[Source data — start]

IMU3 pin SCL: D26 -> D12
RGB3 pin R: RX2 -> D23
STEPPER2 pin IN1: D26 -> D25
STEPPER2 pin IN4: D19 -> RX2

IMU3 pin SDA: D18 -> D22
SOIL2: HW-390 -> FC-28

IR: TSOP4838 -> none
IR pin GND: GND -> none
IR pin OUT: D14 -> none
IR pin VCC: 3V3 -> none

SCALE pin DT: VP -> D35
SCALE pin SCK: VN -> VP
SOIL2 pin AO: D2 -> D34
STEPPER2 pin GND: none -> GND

[Source data — finish]

What this task involves:
Once you find the string "SCALE" in a line of the records, copy that line.

Solution for this exercise:
SCALE pin DT: VP -> D35
SCALE pin SCK: VN -> VP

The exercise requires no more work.